__GIVEN INSTRUCTION__:
Please reproduce word for word everything in the records from the line containing "Miami: none -> 07:32" down to the line containing "Amman: 19:21 -> 19:17", both included, and leave out the pictures.

__GIVEN DATA__:
-- start --
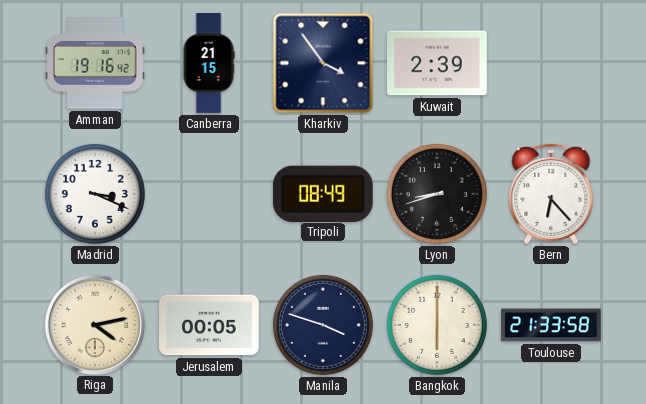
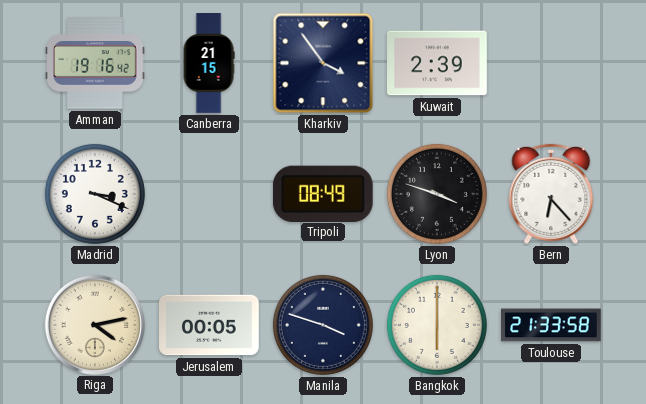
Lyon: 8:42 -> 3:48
-- end --
-- start --
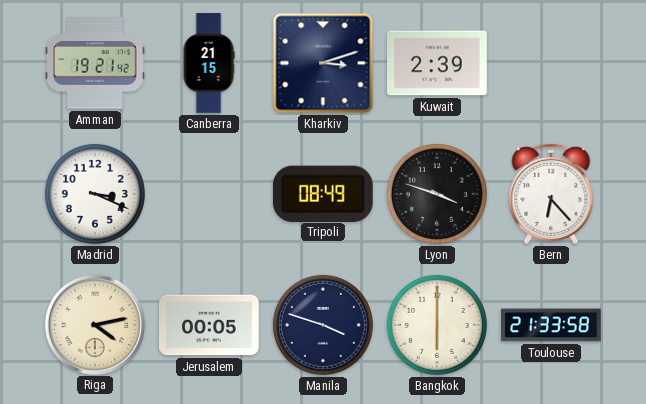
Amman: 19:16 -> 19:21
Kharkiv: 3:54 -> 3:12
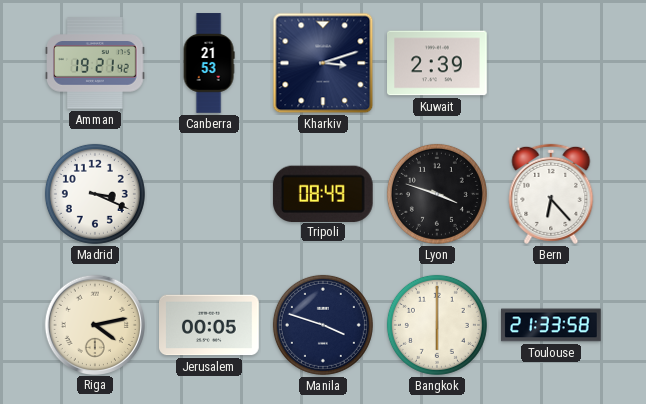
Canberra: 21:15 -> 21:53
-- end --
-- start --
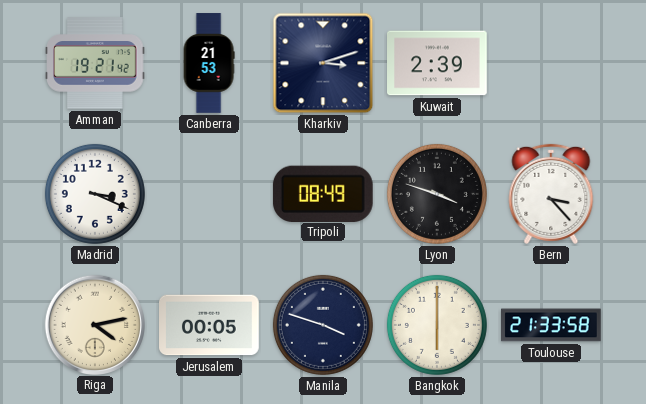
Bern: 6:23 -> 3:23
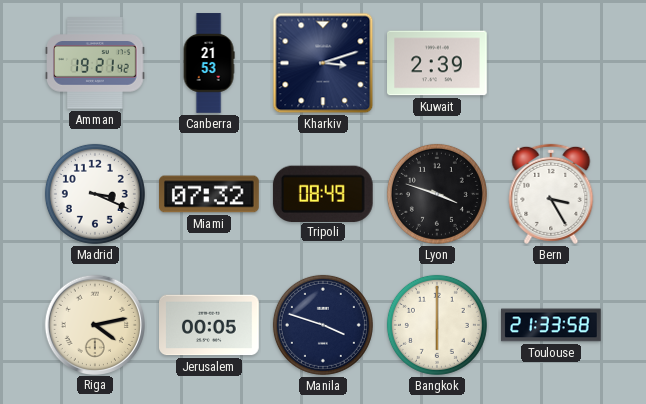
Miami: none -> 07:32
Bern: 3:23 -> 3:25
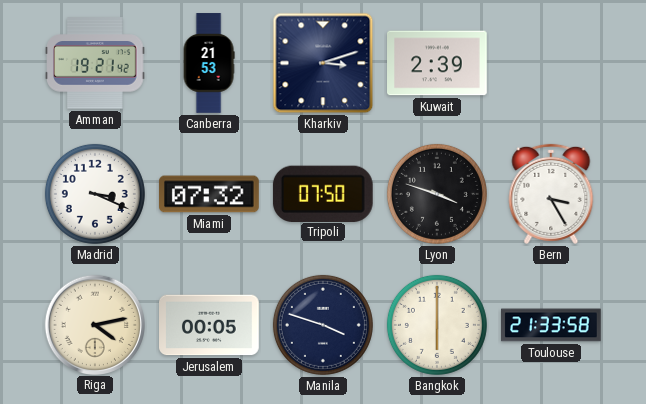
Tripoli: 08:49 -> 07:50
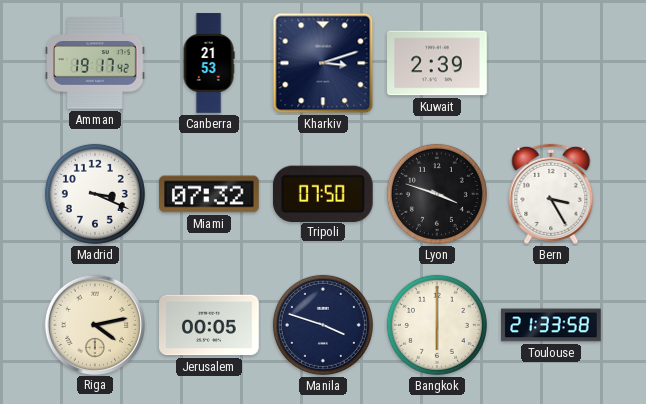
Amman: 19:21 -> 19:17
-- end --
__OUTPUT FOR THIS TASK__:
Miami: none -> 07:32
Bern: 3:23 -> 3:25
Tripoli: 08:49 -> 07:50
Amman: 19:21 -> 19:17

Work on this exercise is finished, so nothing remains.